## Aim of the task
Only the lines below from the one that contains "camera: 10 degrees left, 15 degrees down" through the one that contains "(455, 222) = (561, 235): blue" should appear in your answer, exact and without pictures.
◇ ◇ ◇ ◇ ◇ ◇ ◇
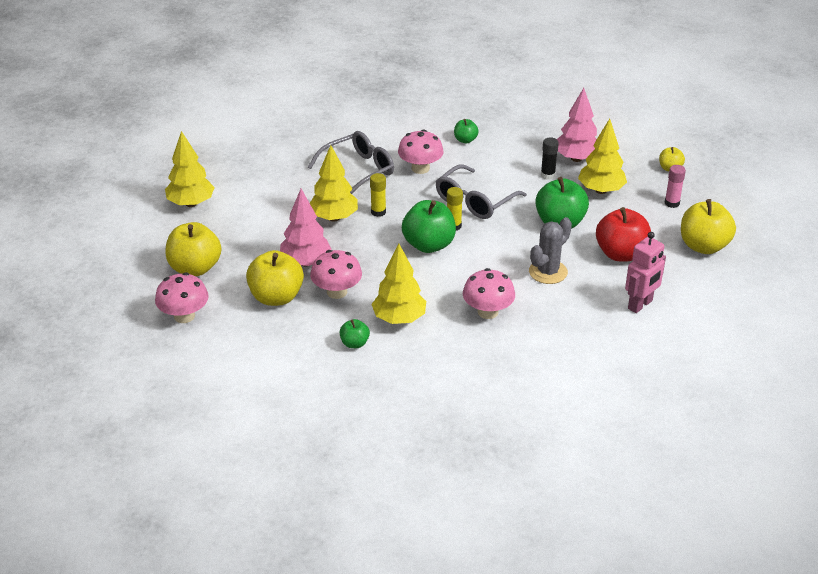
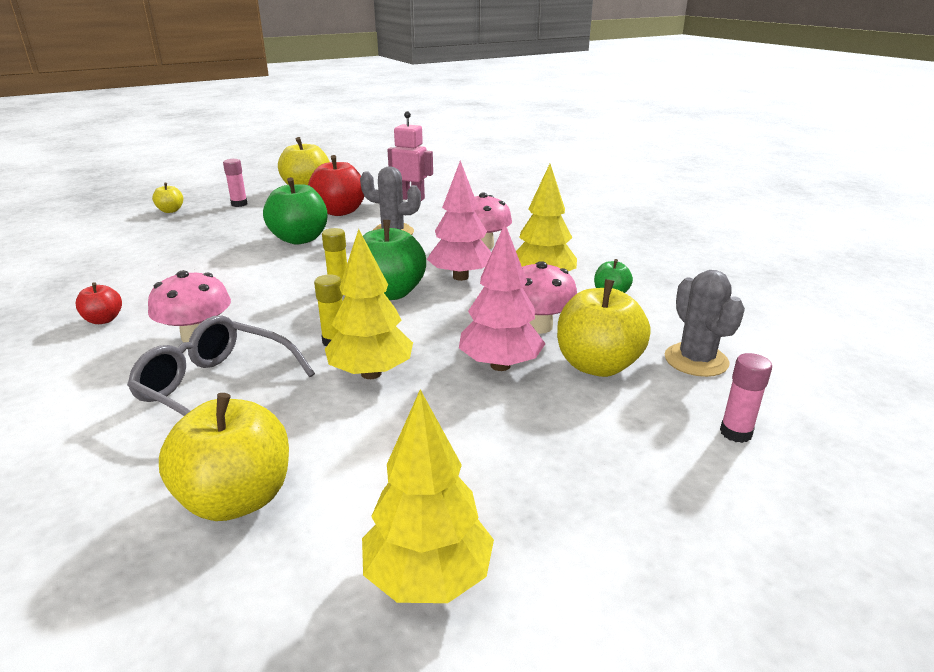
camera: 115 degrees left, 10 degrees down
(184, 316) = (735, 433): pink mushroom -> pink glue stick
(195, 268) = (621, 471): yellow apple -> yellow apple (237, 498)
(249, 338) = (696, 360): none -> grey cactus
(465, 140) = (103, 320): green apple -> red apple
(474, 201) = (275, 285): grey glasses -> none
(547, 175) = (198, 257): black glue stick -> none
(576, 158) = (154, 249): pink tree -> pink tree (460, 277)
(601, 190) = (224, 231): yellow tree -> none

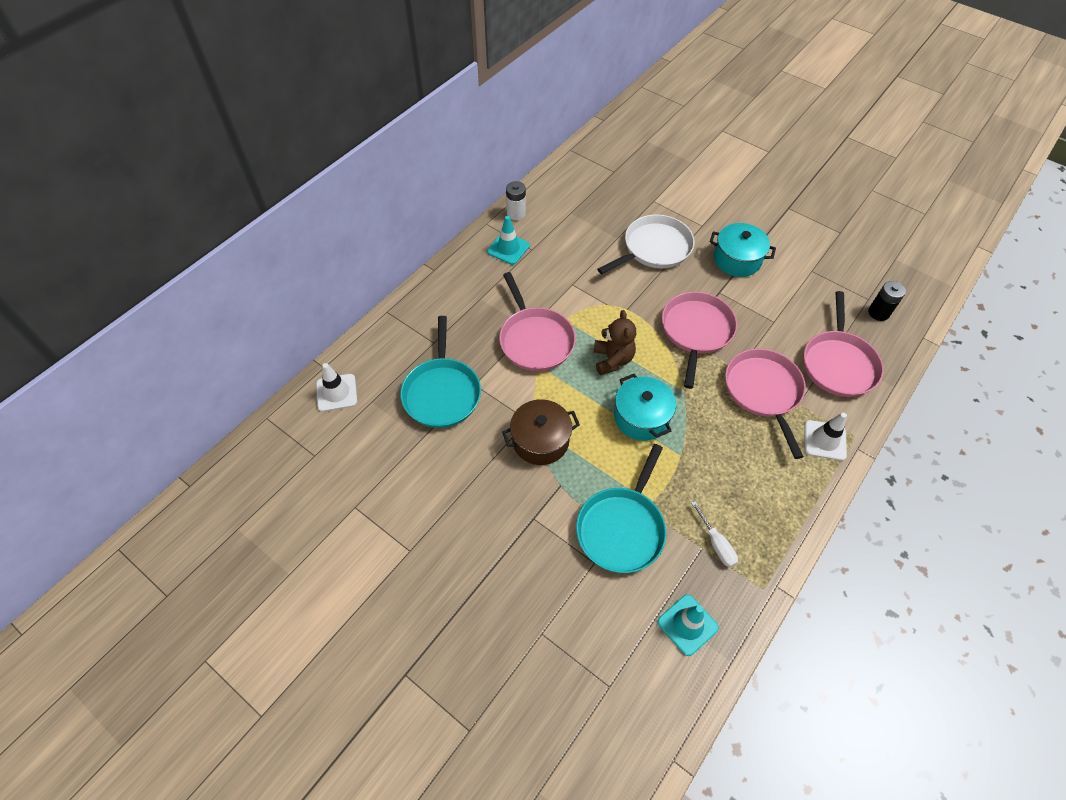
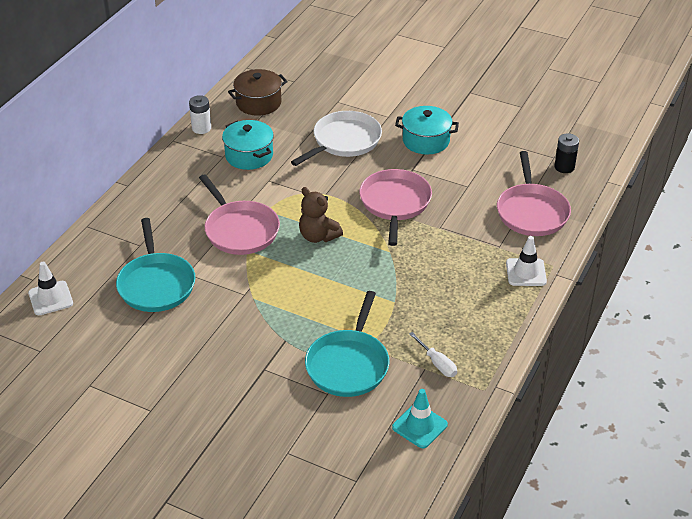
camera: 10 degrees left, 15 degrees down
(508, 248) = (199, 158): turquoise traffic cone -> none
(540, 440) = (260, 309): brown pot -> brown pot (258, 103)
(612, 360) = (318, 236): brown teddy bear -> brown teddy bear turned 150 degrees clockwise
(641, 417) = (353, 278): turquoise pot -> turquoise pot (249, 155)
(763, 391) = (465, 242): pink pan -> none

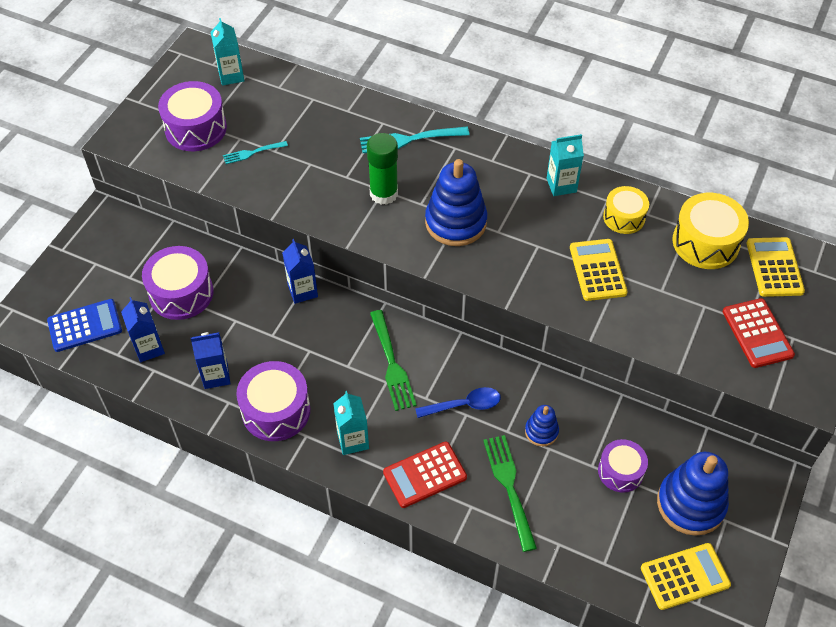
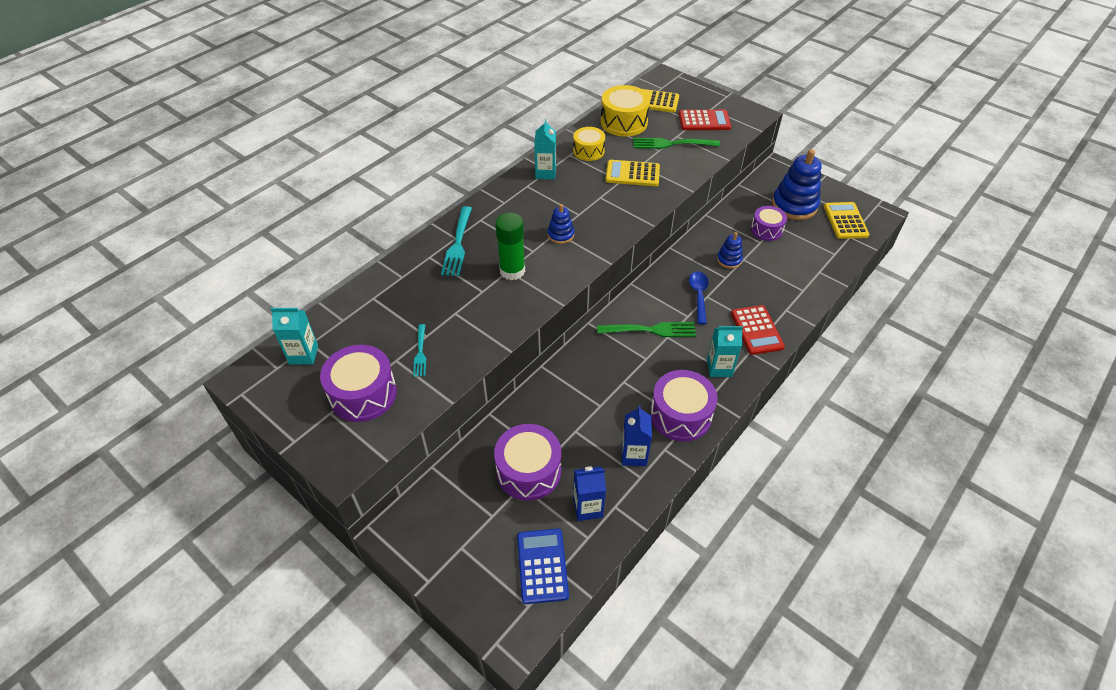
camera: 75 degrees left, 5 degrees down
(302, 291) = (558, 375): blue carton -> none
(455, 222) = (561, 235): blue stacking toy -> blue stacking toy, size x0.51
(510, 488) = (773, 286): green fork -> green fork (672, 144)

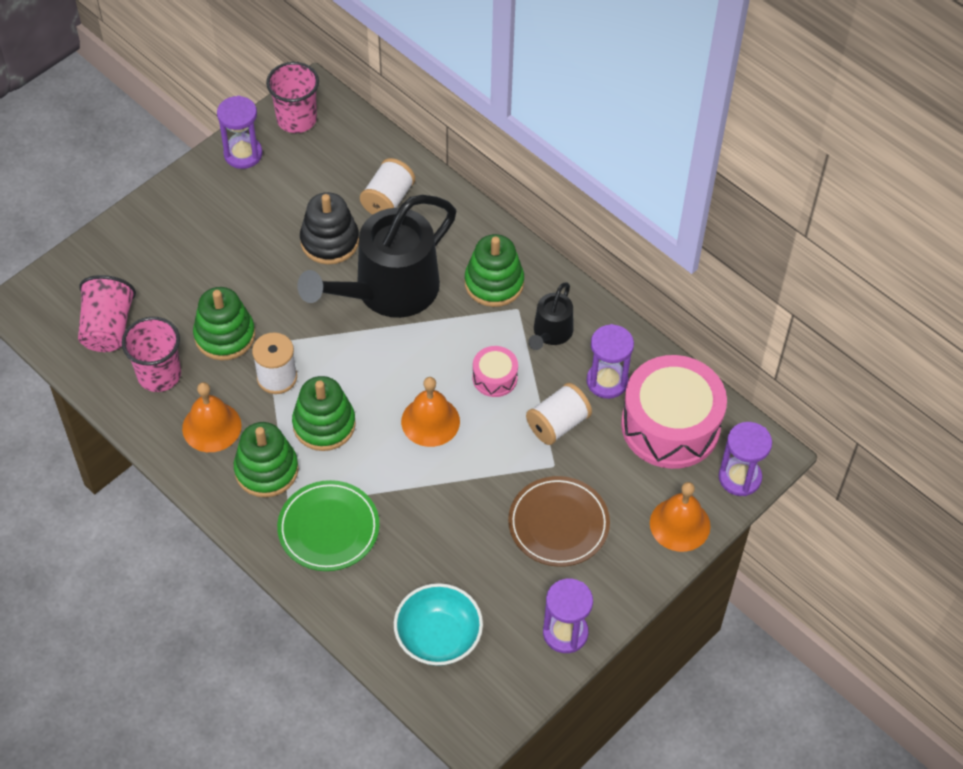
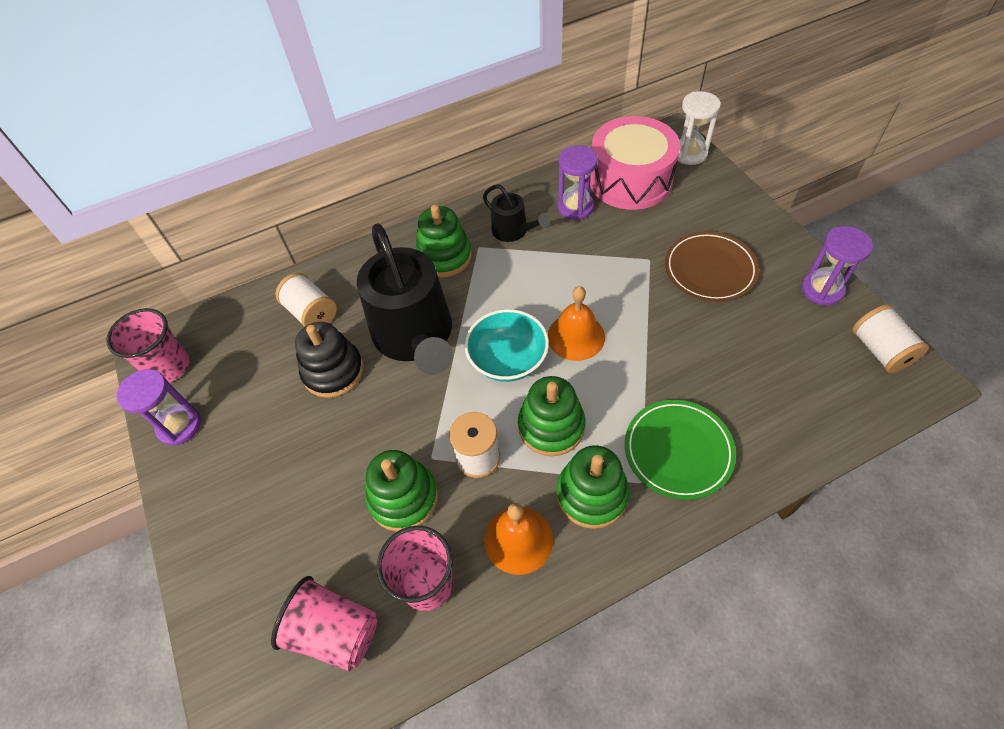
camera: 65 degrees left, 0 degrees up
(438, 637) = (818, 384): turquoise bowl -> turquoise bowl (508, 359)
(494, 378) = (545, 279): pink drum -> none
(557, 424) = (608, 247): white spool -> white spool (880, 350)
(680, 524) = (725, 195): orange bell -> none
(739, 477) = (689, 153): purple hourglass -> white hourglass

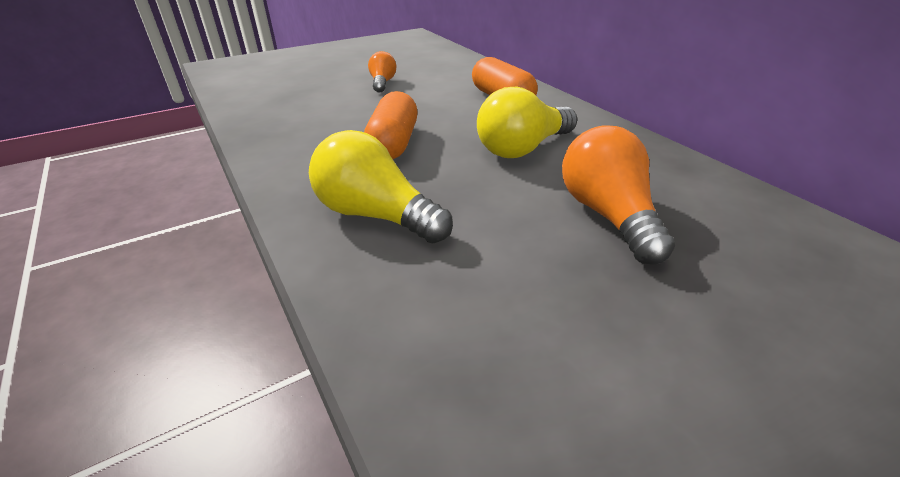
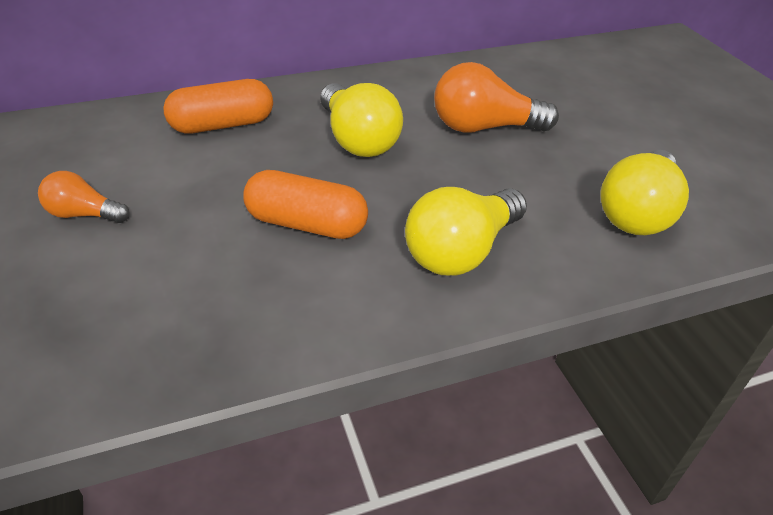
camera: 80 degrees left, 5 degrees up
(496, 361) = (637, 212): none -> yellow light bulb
◇ ◇ ◇ ◇ ◇ ◇ ◇
## Reply
camera: 10 degrees left, 15 degrees down
(508, 248) = (199, 158): turquoise traffic cone -> none
(540, 440) = (260, 309): brown pot -> brown pot (258, 103)
(612, 360) = (318, 236): brown teddy bear -> brown teddy bear turned 150 degrees clockwise
(641, 417) = (353, 278): turquoise pot -> turquoise pot (249, 155)
(763, 391) = (465, 242): pink pan -> none

camera: 75 degrees left, 5 degrees down
(302, 291) = (558, 375): blue carton -> none
(455, 222) = (561, 235): blue stacking toy -> blue stacking toy, size x0.51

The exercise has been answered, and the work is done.